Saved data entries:
====

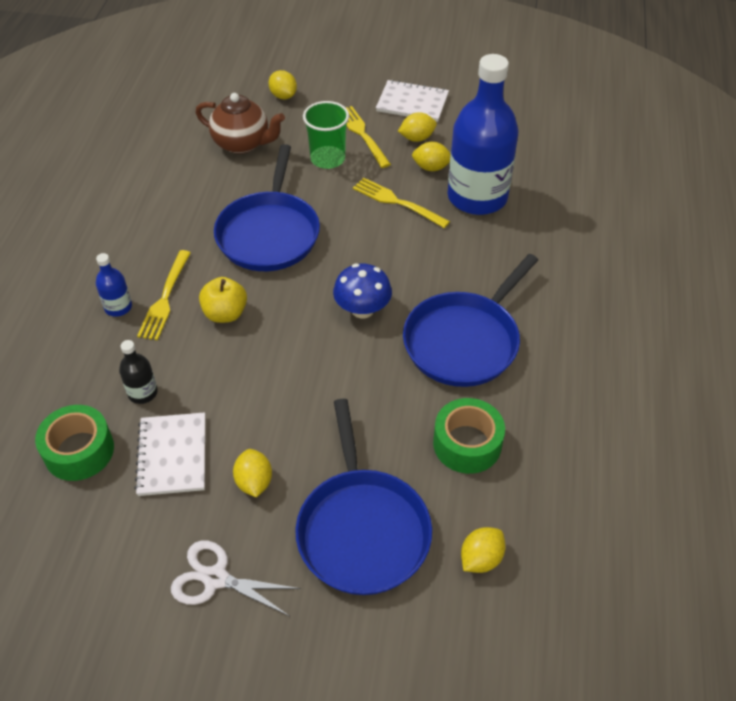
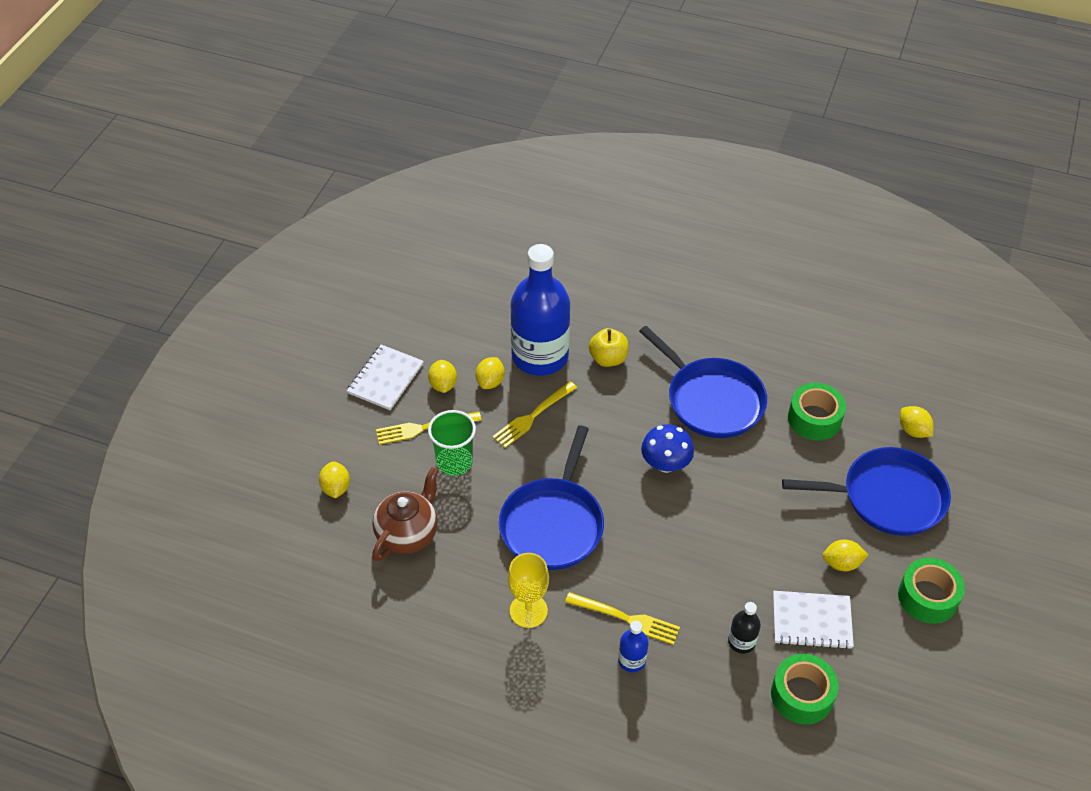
camera: 80 degrees left, 0 degrees up
(169, 229) = (528, 611): none -> yellow goblet
(215, 578) = (927, 597): white scissors -> green tape
(225, 313) = (654, 569): yellow apple -> yellow apple (608, 359)
(269, 233) = (553, 524): blue pan -> blue pan turned 90 degrees clockwise
(283, 96) = (336, 488): yellow lemon -> yellow lemon turned 75 degrees counterclockwise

====

◆ TASK TO COMPLETE ◆
The copy you write out must match the entries word for word, minus their pictures.

◆ RESULT OF THE TASK ◆
camera: 80 degrees left, 0 degrees up
(169, 229) = (528, 611): none -> yellow goblet
(215, 578) = (927, 597): white scissors -> green tape
(225, 313) = (654, 569): yellow apple -> yellow apple (608, 359)
(269, 233) = (553, 524): blue pan -> blue pan turned 90 degrees clockwise
(283, 96) = (336, 488): yellow lemon -> yellow lemon turned 75 degrees counterclockwise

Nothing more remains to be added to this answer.